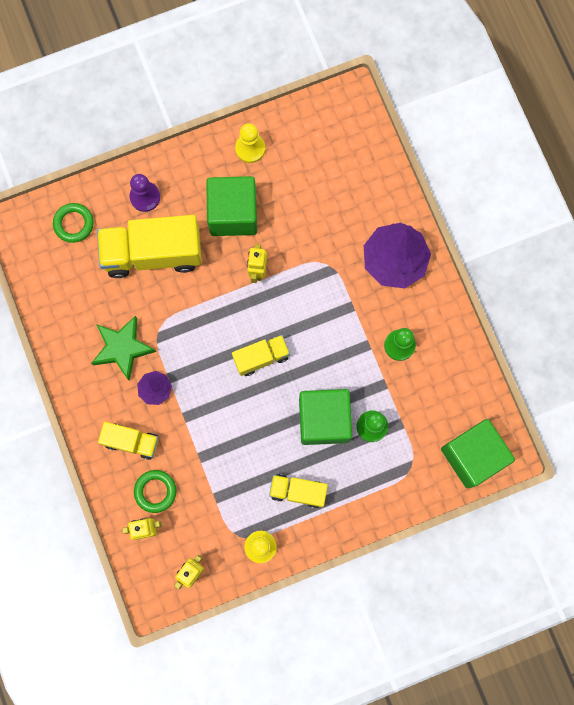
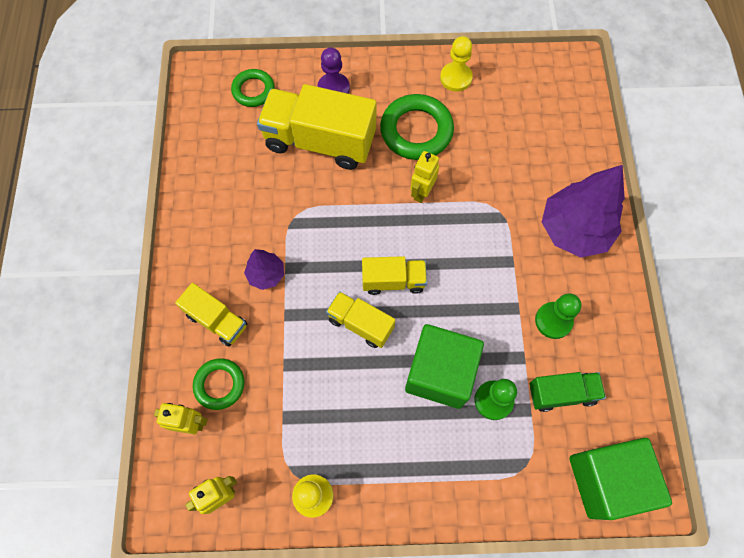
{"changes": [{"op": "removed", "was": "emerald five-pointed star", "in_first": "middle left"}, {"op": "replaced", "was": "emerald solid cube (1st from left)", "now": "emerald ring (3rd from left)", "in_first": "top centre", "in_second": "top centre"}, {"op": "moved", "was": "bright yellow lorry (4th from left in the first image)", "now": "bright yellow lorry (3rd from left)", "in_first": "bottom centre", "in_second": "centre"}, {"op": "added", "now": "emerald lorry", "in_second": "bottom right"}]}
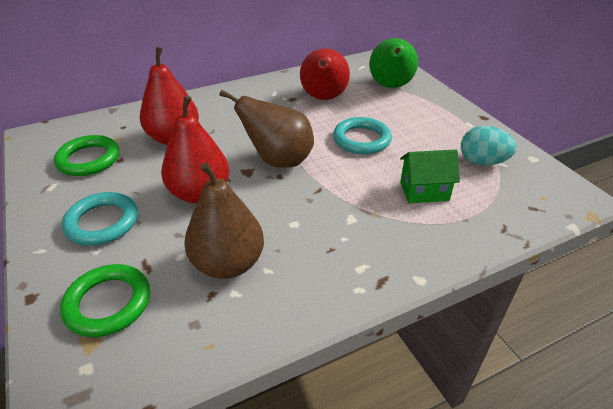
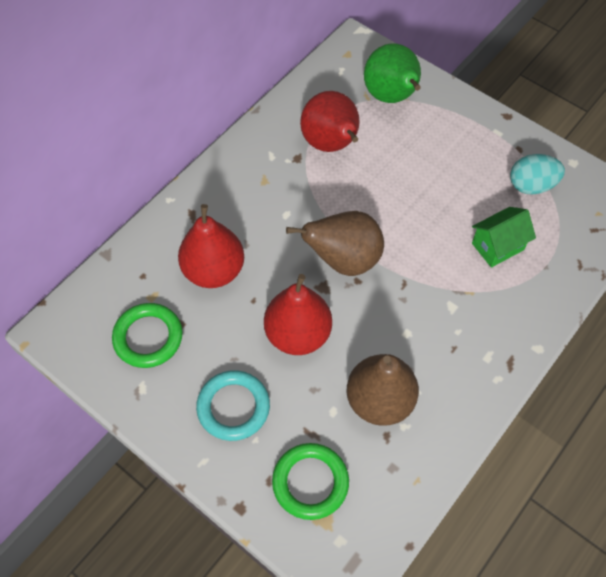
{"changes": [{"op": "removed", "was": "turquoise ring (2nd from left)", "in_first": "top centre"}]}
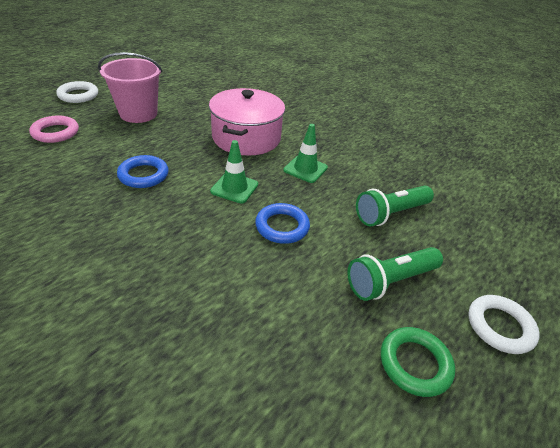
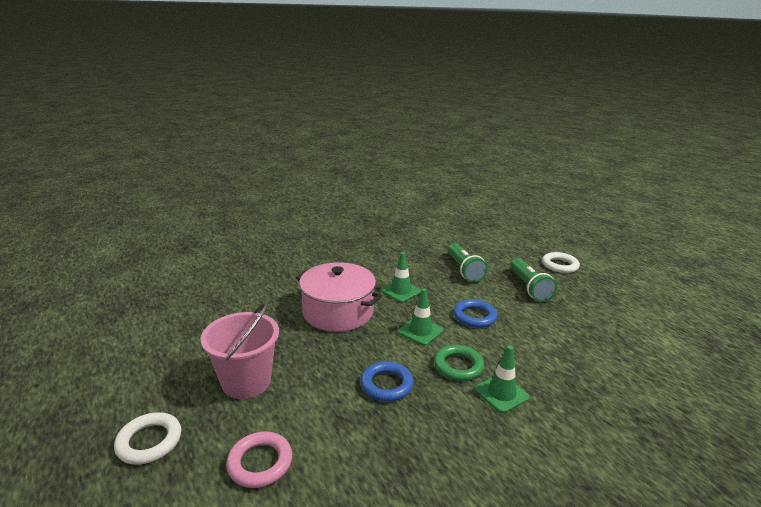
{"changes": [{"op": "moved", "was": "emerald ring", "in_first": "bottom right", "in_second": "bottom centre"}, {"op": "added", "now": "emerald traffic cone (3rd from left)", "in_second": "bottom centre"}]}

**To do:** Write out again, word for word, the lines from the one holding "ring (2nd from" through the final line of the listing, including both ends but no pictures.

**Solution below:**
{"changes": [{"op": "removed", "was": "turquoise ring (2nd from left)", "in_first": "top centre"}]}
{"changes": [{"op": "moved", "was": "emerald ring", "in_first": "bottom right", "in_second": "bottom centre"}, {"op": "added", "now": "emerald traffic cone (3rd from left)", "in_second": "bottom centre"}]}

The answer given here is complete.